▸ Data extracts:
========

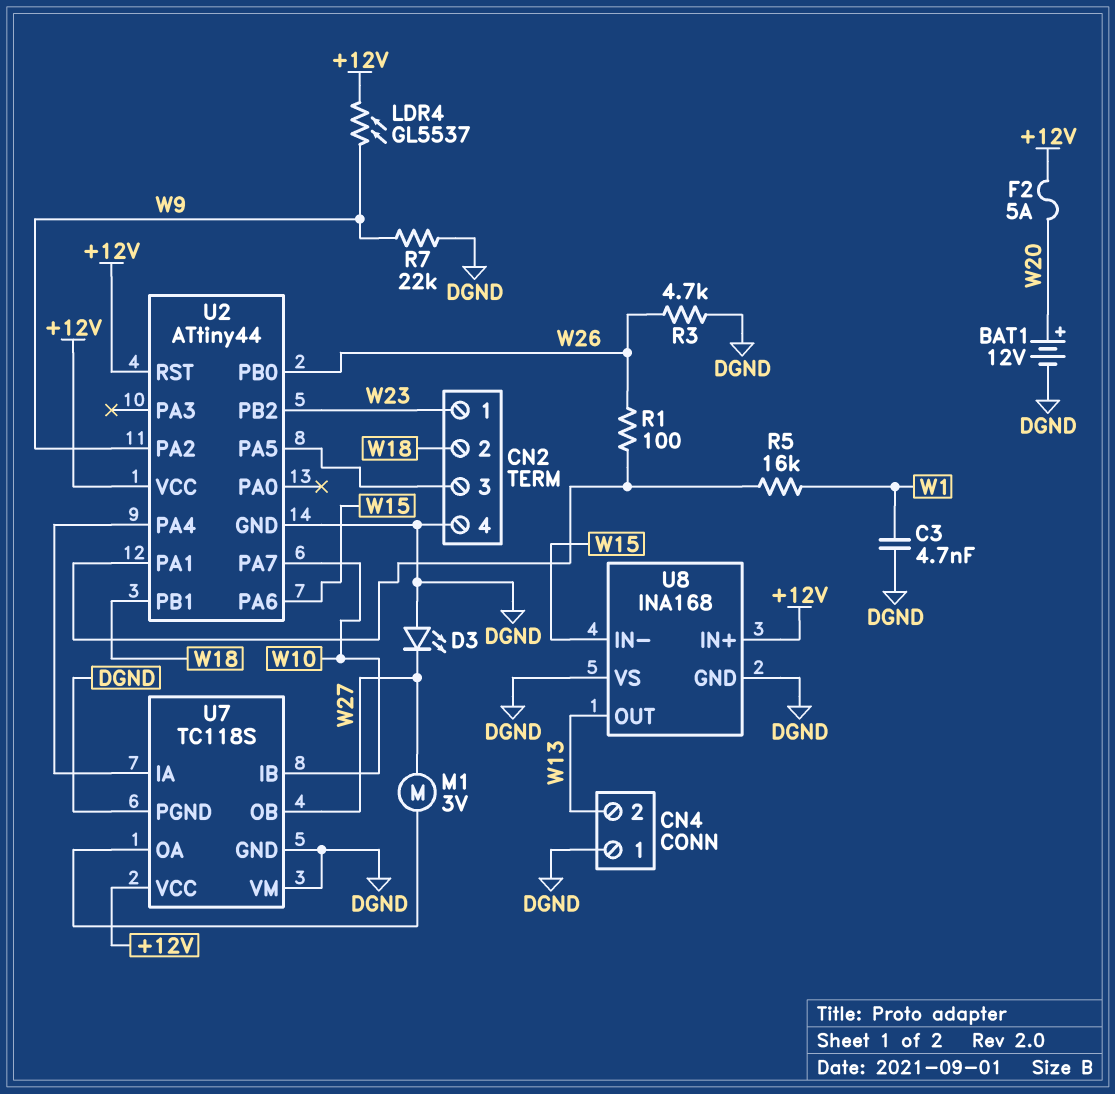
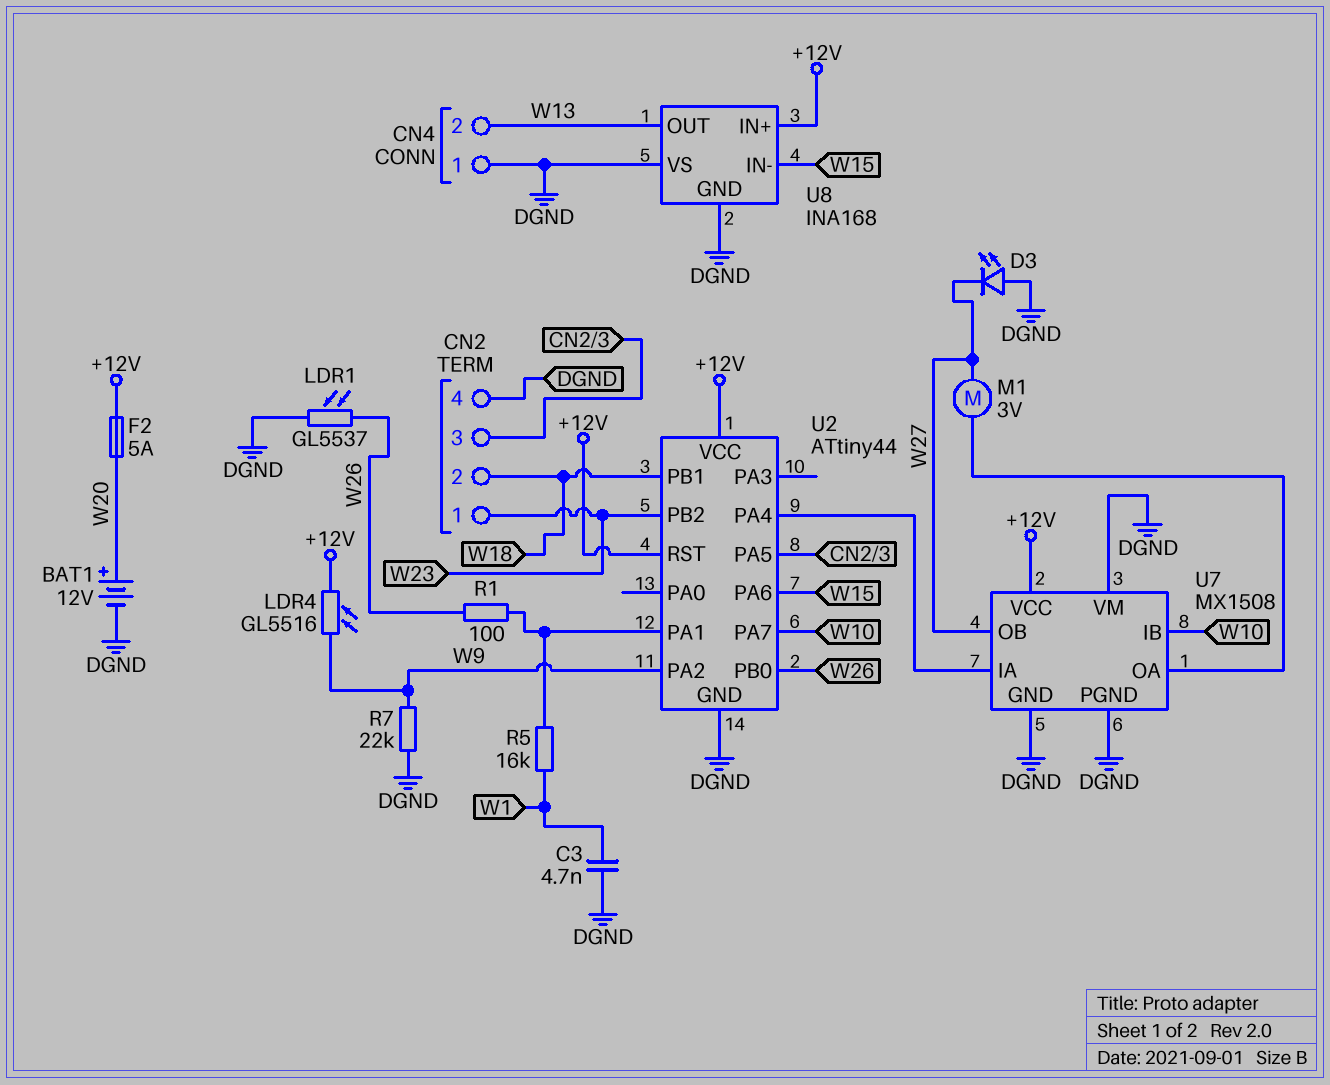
LDR1: none -> GL5537 (DGND, W26)
LDR4: GL5537 (+12V, W9) -> GL5516 (+12V, W9)
R3: 4.7k (DGND, W26) -> none
U7: TC118S -> MX1508

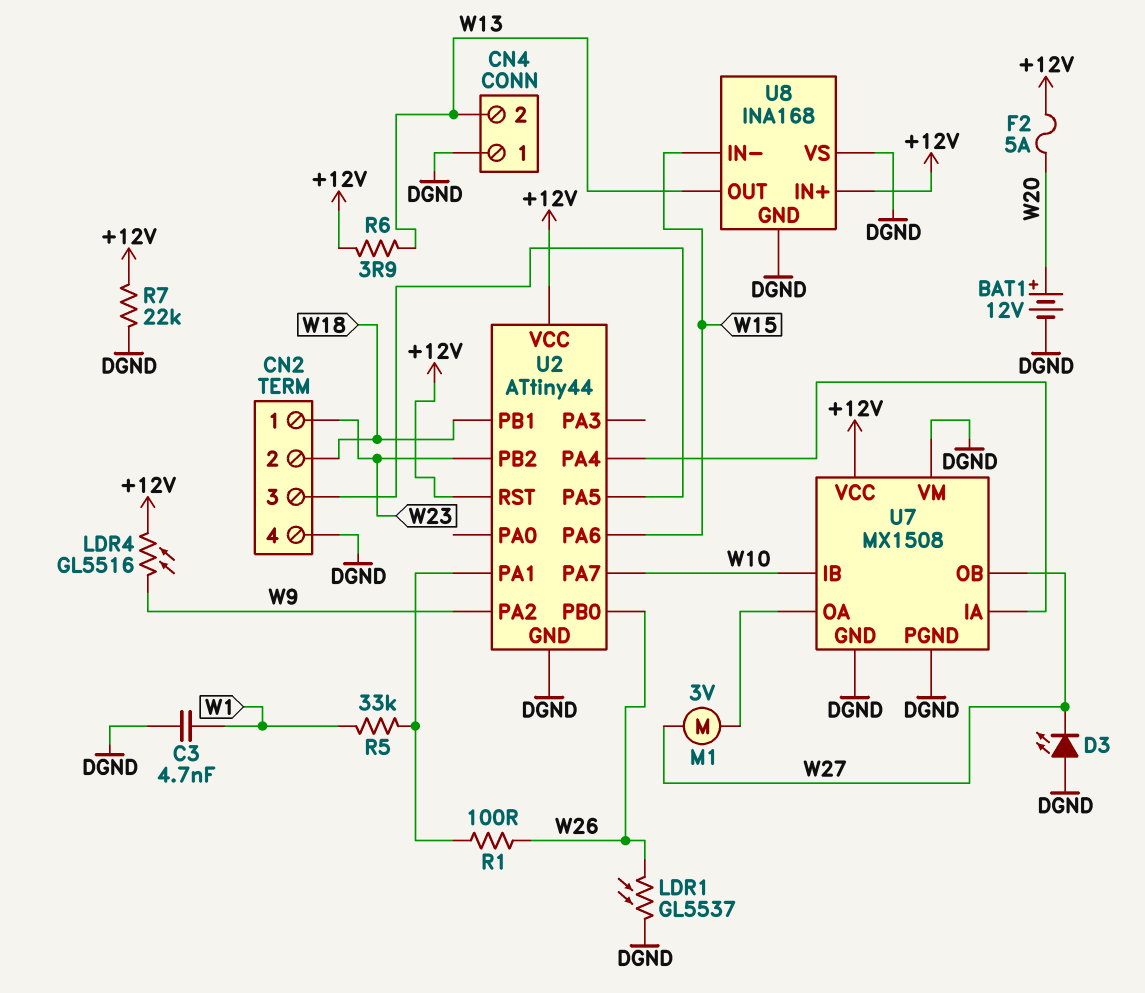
R5: 16k (U2/PA1, W1) -> 33k (U2/PA1, W1)
R6: none -> 3.9 (+12V, W13)
R7: 22k (DGND, W9) -> 22k (+12V, DGND)

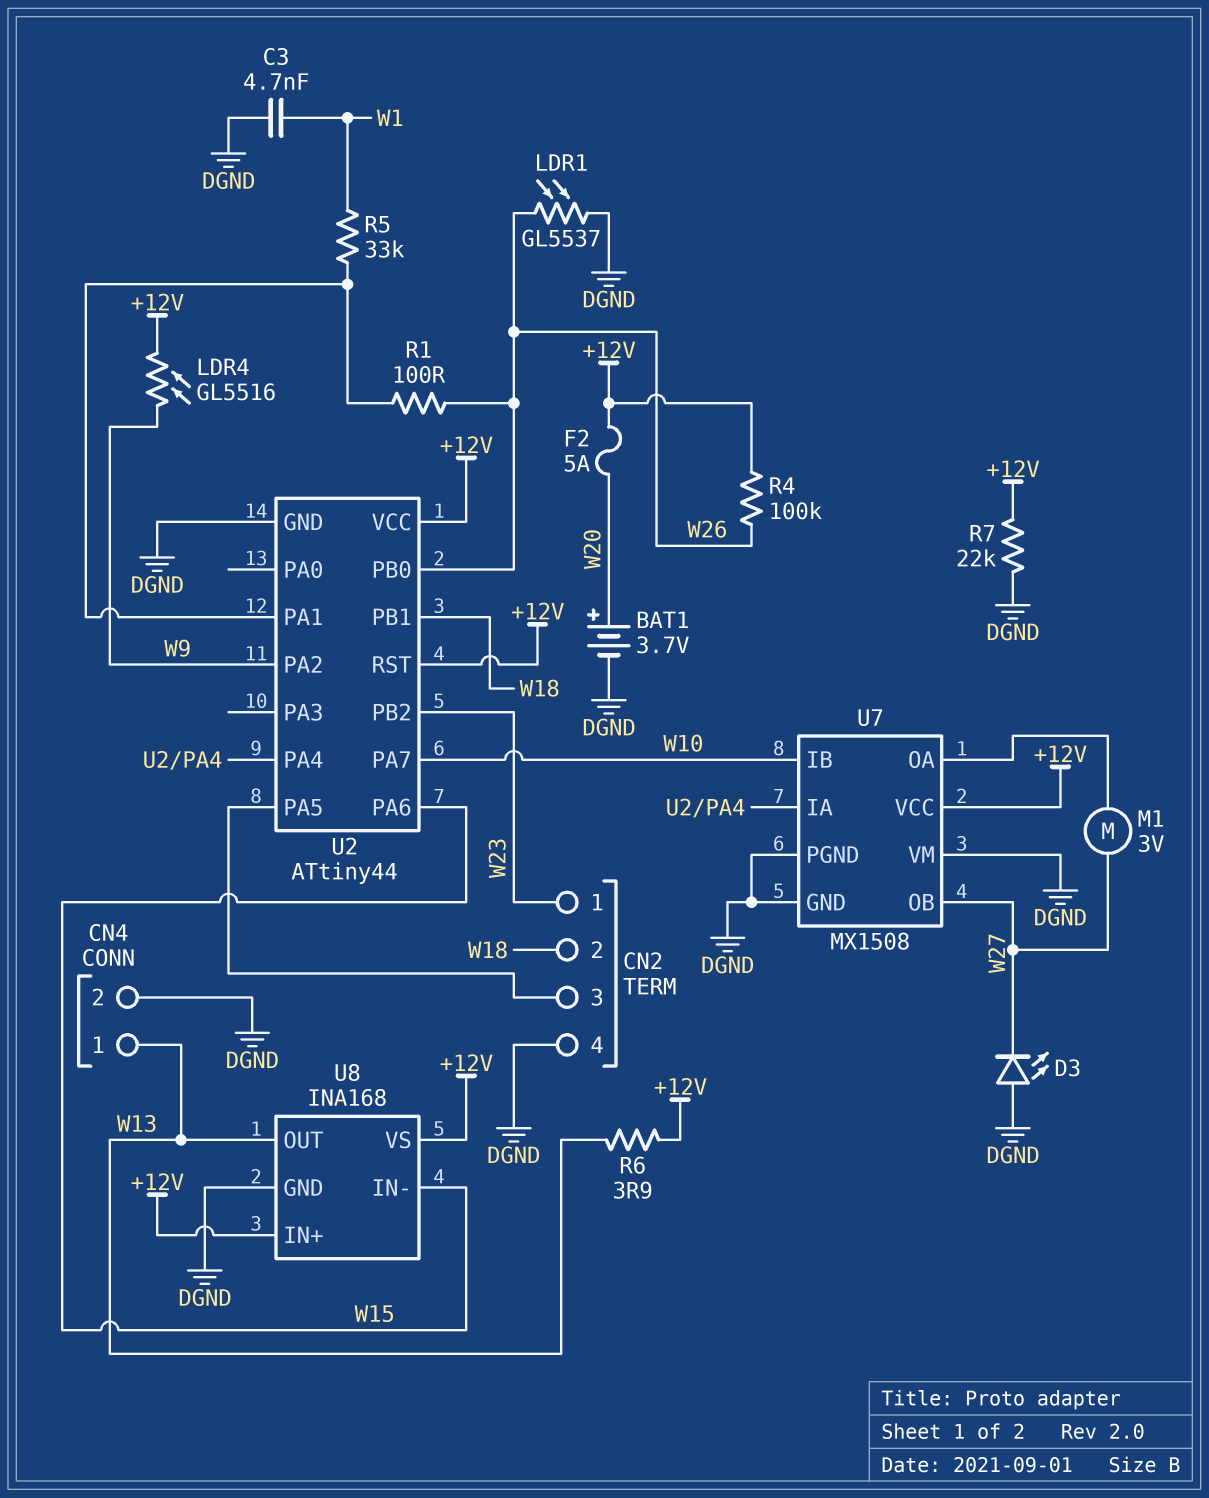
BAT1: 12V (plus W20, minus DGND) -> 3.7V (plus W20, minus DGND)
CN4 pin 1: DGND -> W13
CN4 pin 2: W13 -> DGND
R4: none -> 100k (+12V, W26)
U8 pin VS: DGND -> +12V

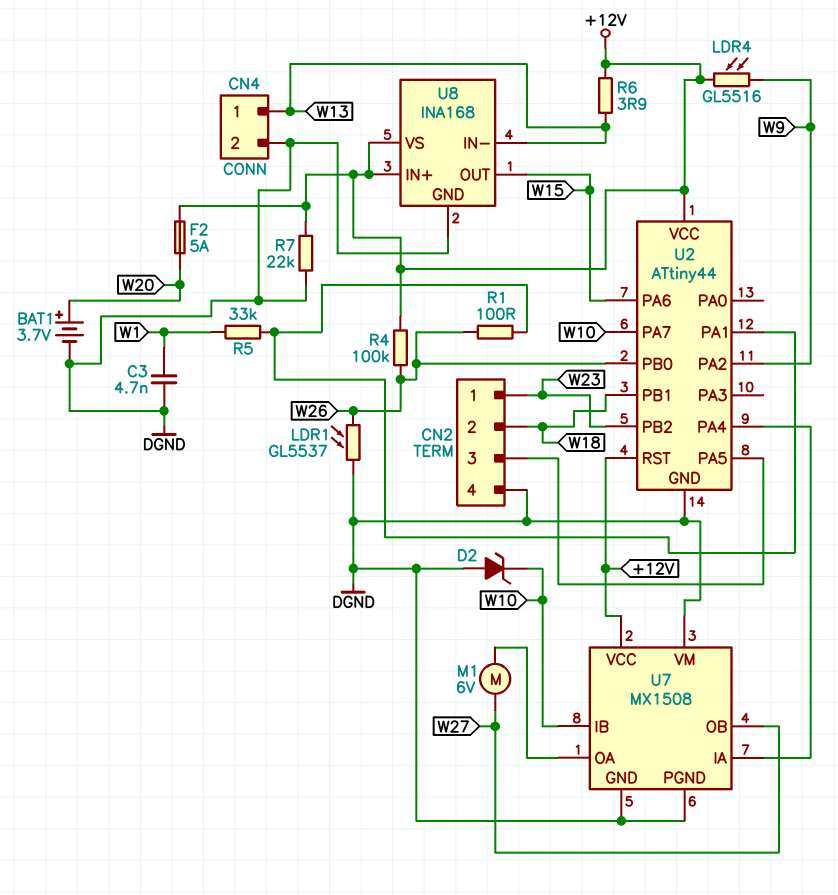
D2: none -> zener (A DGND, K W10)
D3: LED (A DGND, K W27) -> none
M1: motor 3V (U7/OA, W27) -> motor 6V (U7/OA, W27)
U8 pin IN-: W15 -> W13
U8 pin OUT: W13 -> W15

========

Begin with the line containing "CN4 pin 1: DGND -> W13" and end with the last line of the material above; return exactly those lines, both ends included, and omit all pictures.

▸ Task response:
CN4 pin 1: DGND -> W13
CN4 pin 2: W13 -> DGND
R4: none -> 100k (+12V, W26)
U8 pin VS: DGND -> +12V

D2: none -> zener (A DGND, K W10)
D3: LED (A DGND, K W27) -> none
M1: motor 3V (U7/OA, W27) -> motor 6V (U7/OA, W27)
U8 pin IN-: W15 -> W13
U8 pin OUT: W13 -> W15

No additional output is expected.